> _PROBLEM_
Give the data below again exactly, and drop each picture from it.
··· PROVIDED DATA
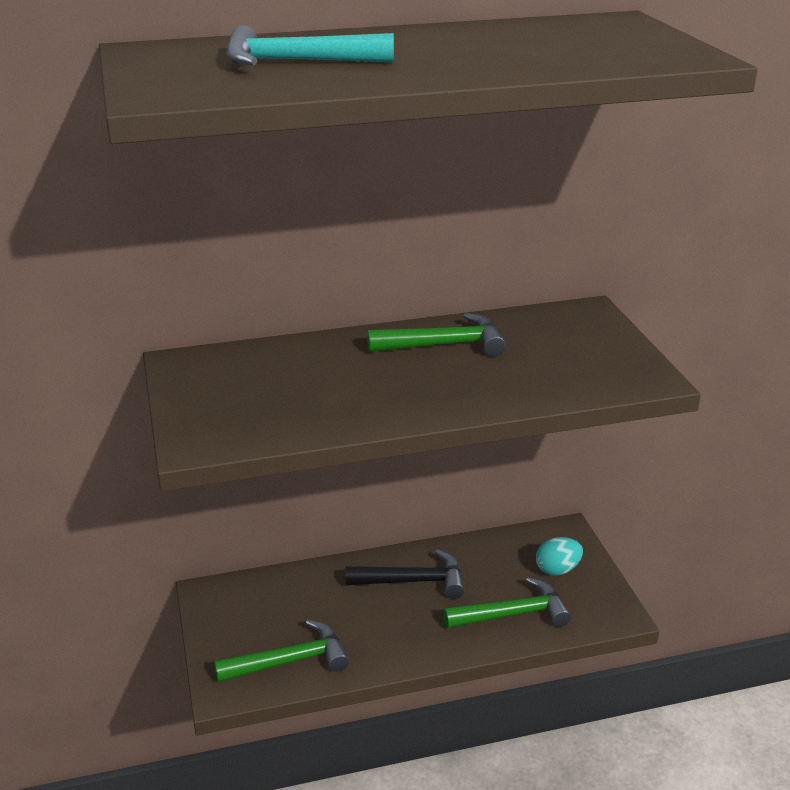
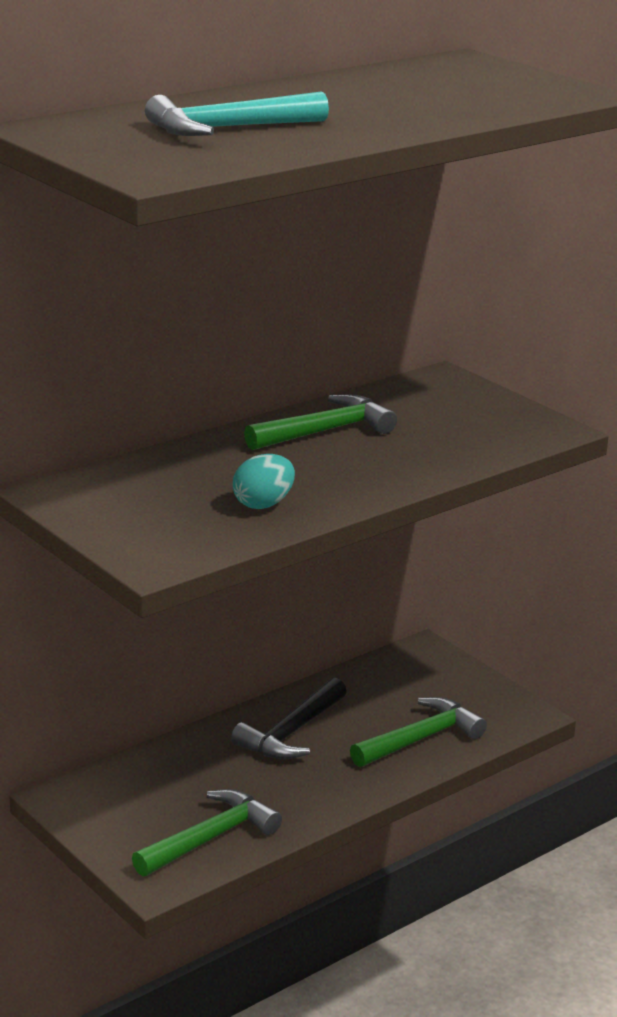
camera: 25 degrees left, 5 degrees down
(413, 581) = (291, 732): black hammer -> black hammer turned 150 degrees clockwise
(557, 570) = (439, 687): turquoise egg -> turquoise egg (263, 504)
······
> _WRITTEN RESPONSE_
camera: 25 degrees left, 5 degrees down
(413, 581) = (291, 732): black hammer -> black hammer turned 150 degrees clockwise
(557, 570) = (439, 687): turquoise egg -> turquoise egg (263, 504)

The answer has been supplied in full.